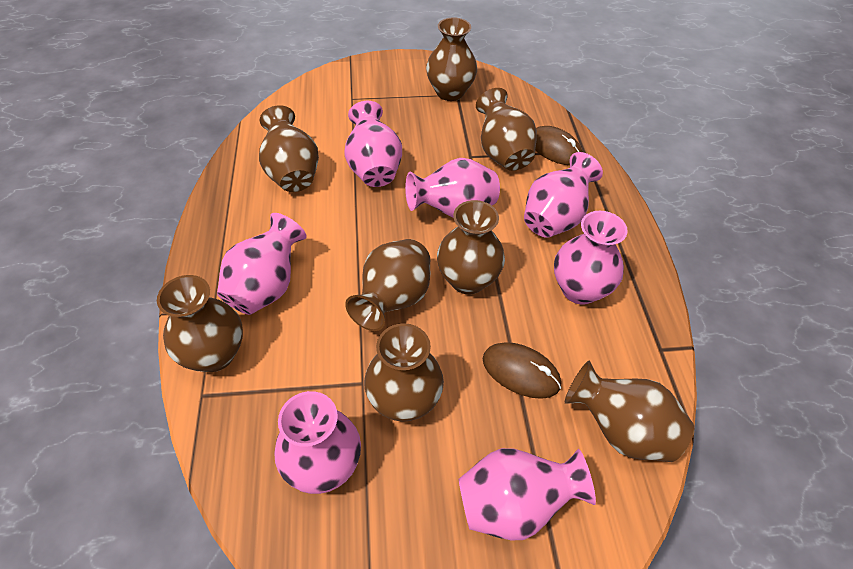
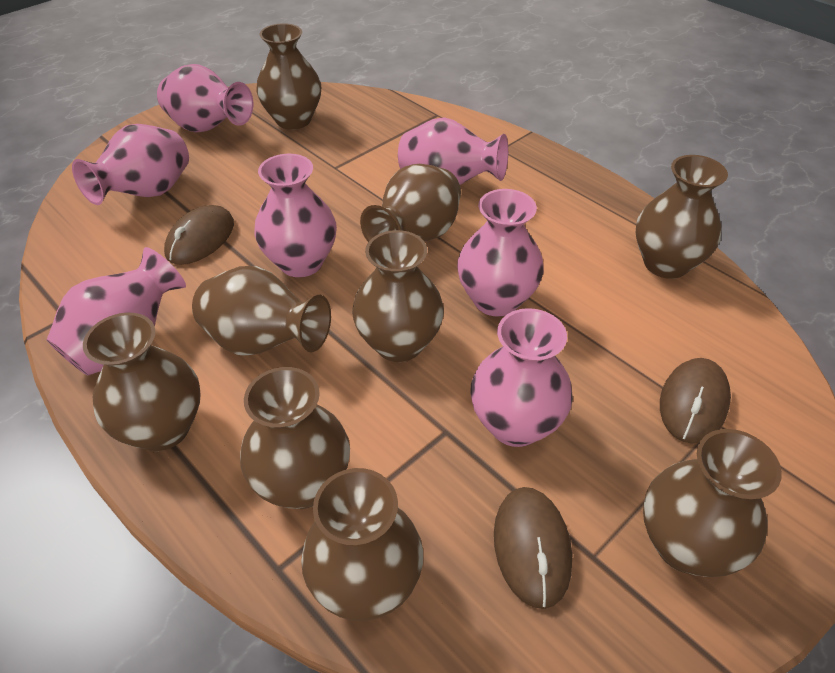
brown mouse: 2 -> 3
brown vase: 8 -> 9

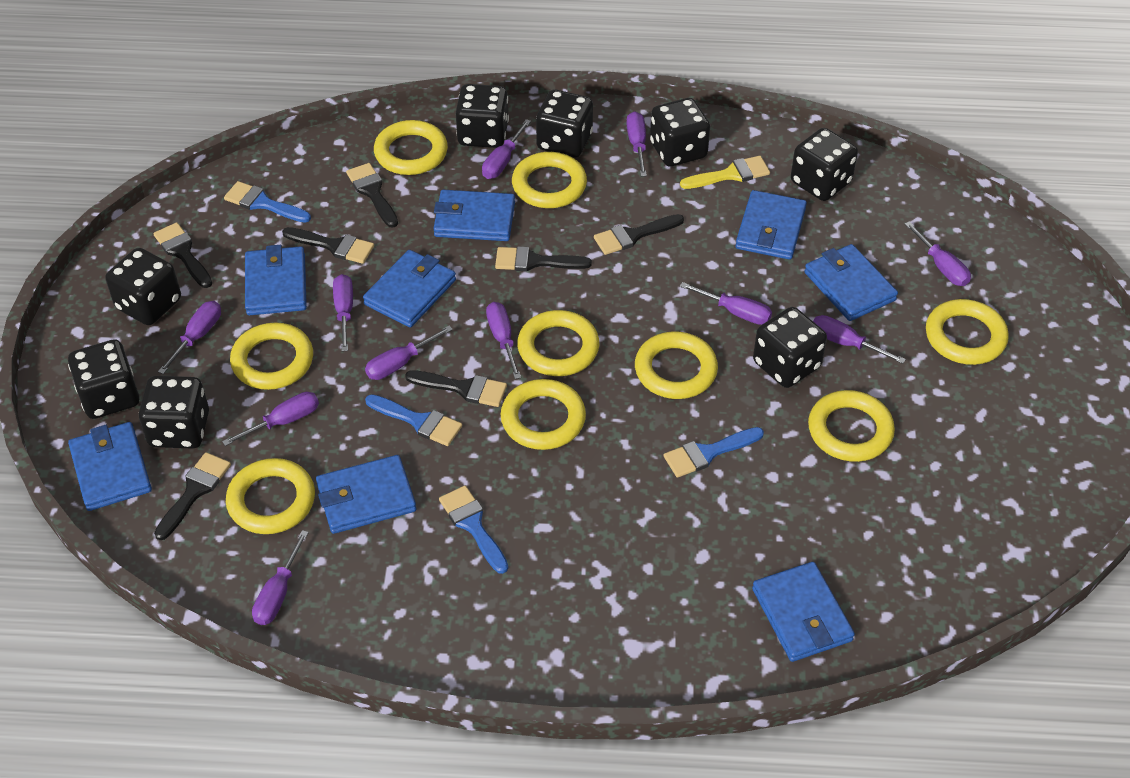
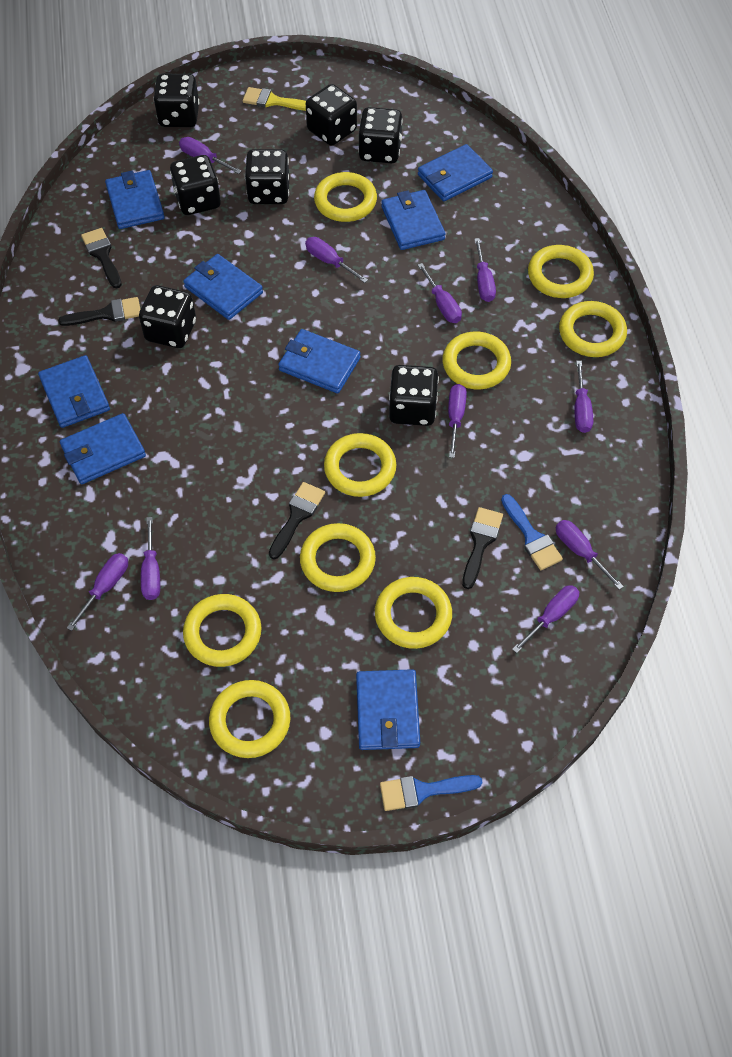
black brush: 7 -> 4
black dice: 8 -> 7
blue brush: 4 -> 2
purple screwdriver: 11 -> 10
──────────
Exercise: Leave out the pictures and copy everything else in the records word for word.

Expected answer:
brown mouse: 2 -> 3
brown vase: 8 -> 9

black brush: 7 -> 4
black dice: 8 -> 7
blue brush: 4 -> 2
purple screwdriver: 11 -> 10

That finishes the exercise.